Say only how many lines in the entries below contain the word "dice".

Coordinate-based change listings
※ ※ ※

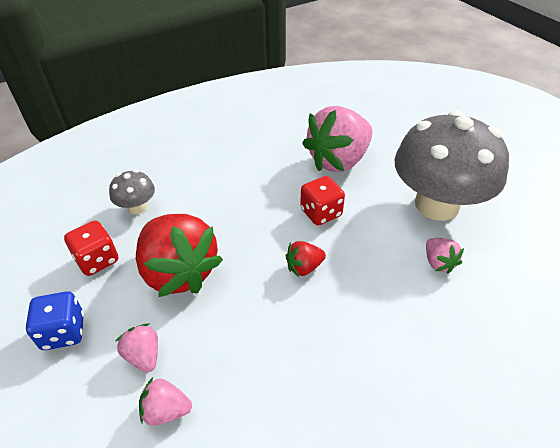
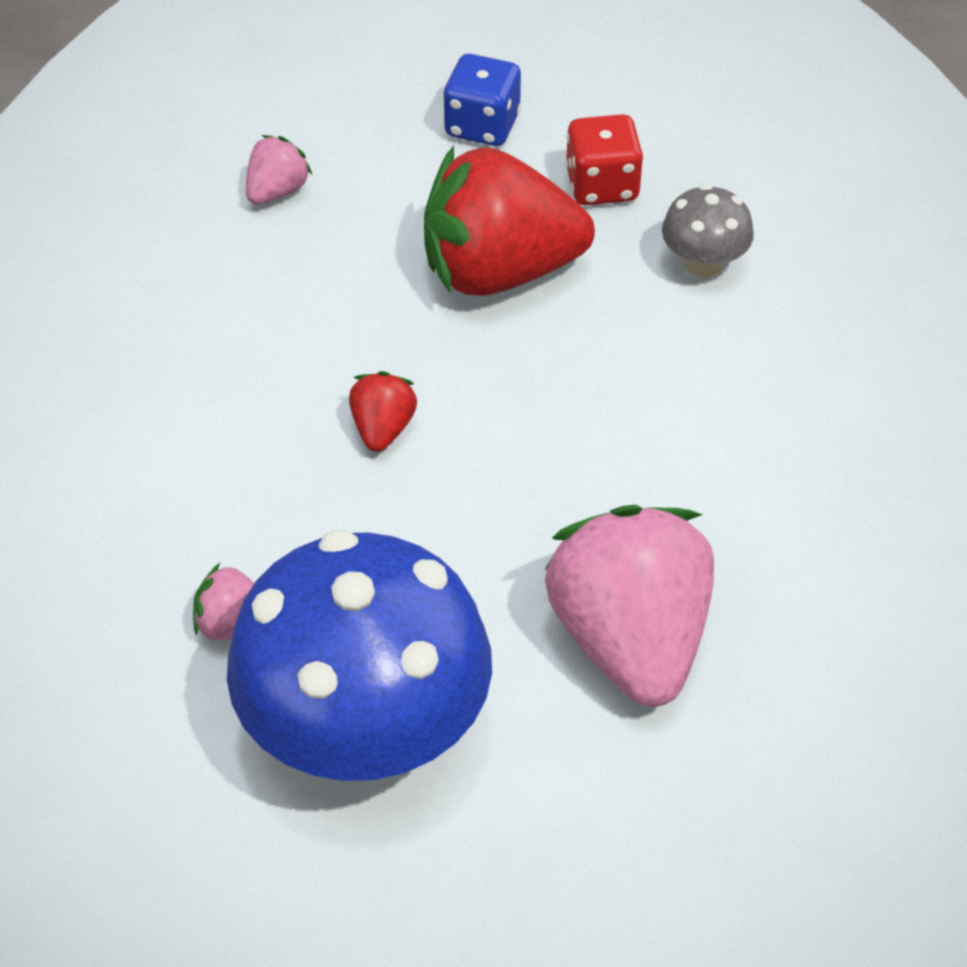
camera: 120 degrees right, 5 degrees up
(143, 356) = (375, 192): pink strawberry -> none
(321, 213) = (491, 519): red dice -> none
(437, 204) = (365, 731): grey mushroom -> blue mushroom

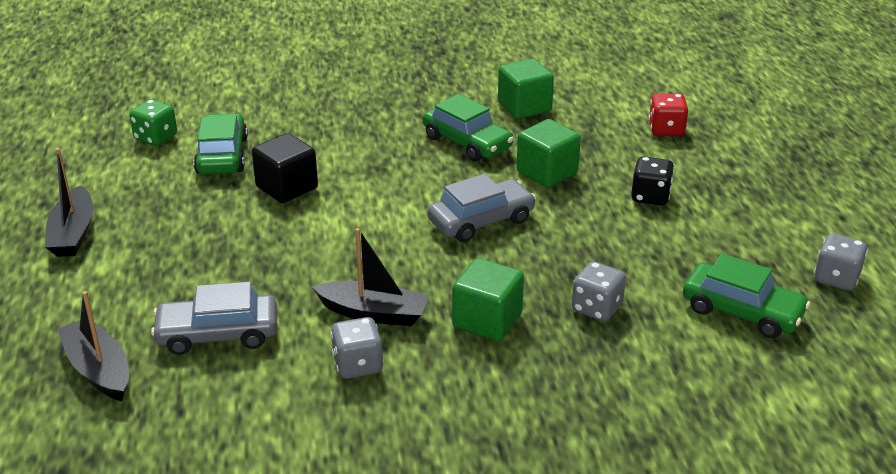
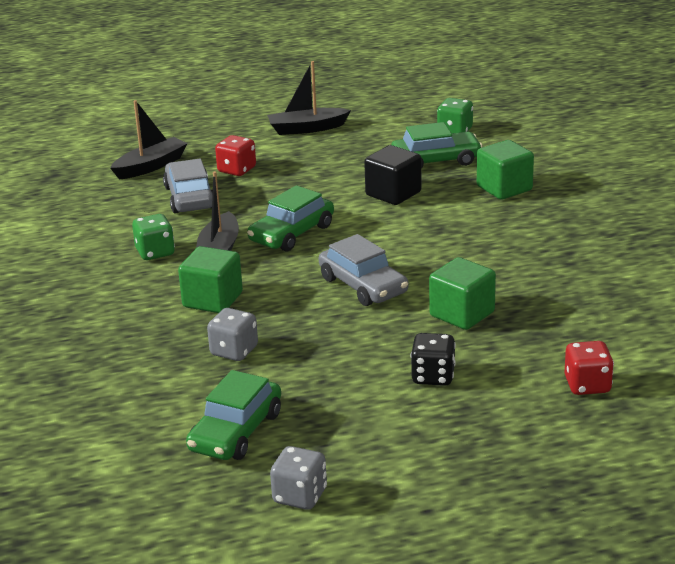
camera: 85 degrees right, 5 degrees down
(159, 293) = (237, 170): none -> red dice
(358, 365) = (155, 252): grey dice -> green dice
(467, 142) = (505, 267): green car -> green car (291, 233)
(524, 107) = (597, 293): green cube -> green cube (504, 188)

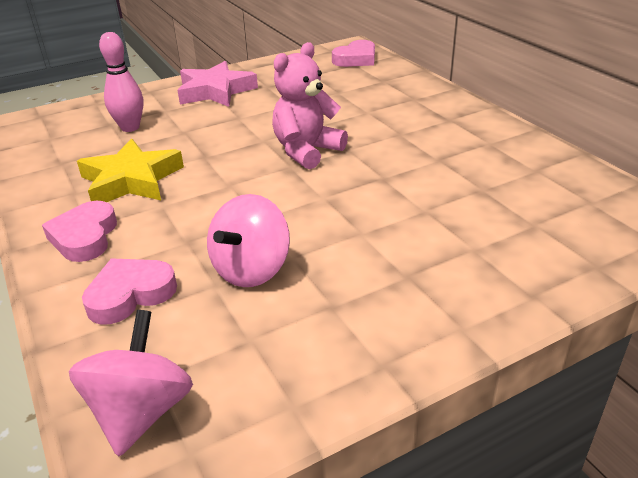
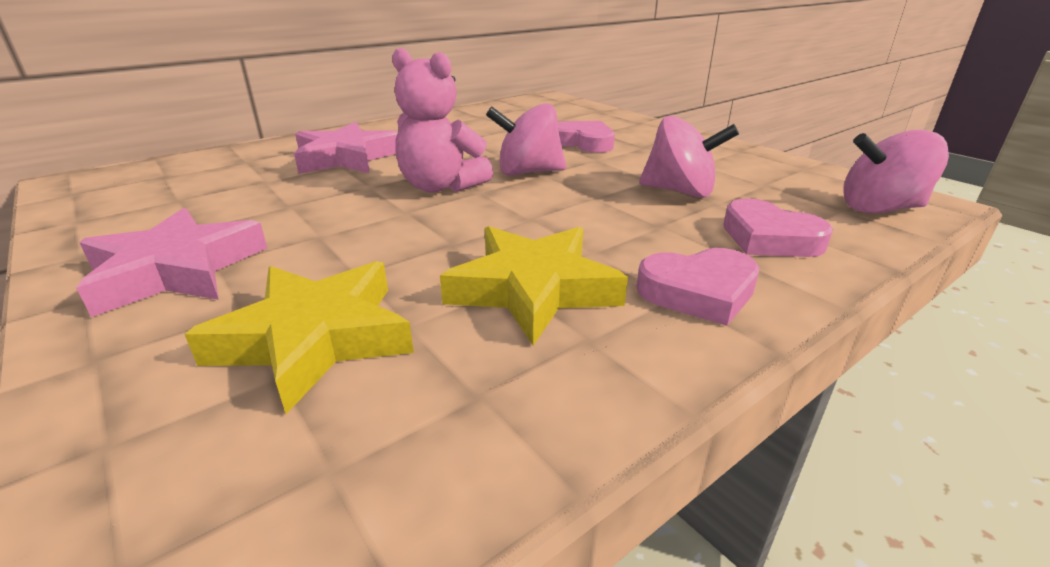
camera: 100 degrees left, 5 degrees down
(130, 127) = (314, 338): pink bowling pin -> yellow star
(330, 190) = (528, 172): none -> pink spinning top
(356, 59) = (140, 176): pink heart -> pink heart (584, 142)
(385, 112) = (346, 158): none -> pink star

※ ※ ※

*TASK ANSWER*:
3